▶ _STORED DATA_:
-----

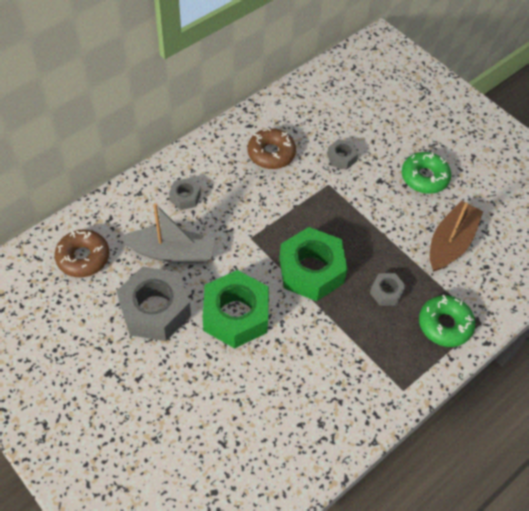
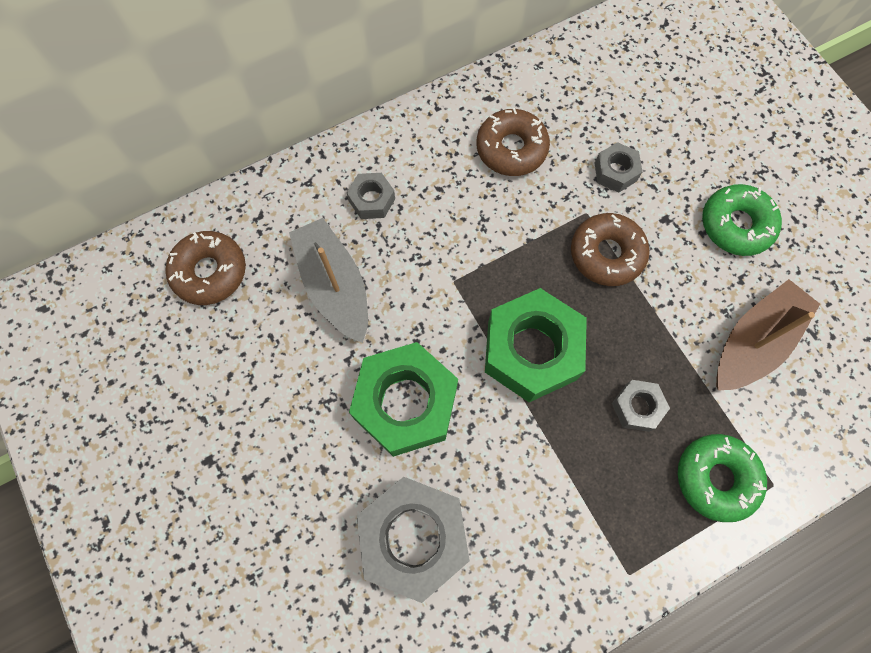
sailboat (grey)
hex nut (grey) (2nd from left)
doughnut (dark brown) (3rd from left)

-----

▶ _EXERCISE OBJECTIVE_:
Every line of the material must be returned exactly; leave the images out.

▶ _ANSWER AREA_:
sailboat (grey)
hex nut (grey) (2nd from left)
doughnut (dark brown) (3rd from left)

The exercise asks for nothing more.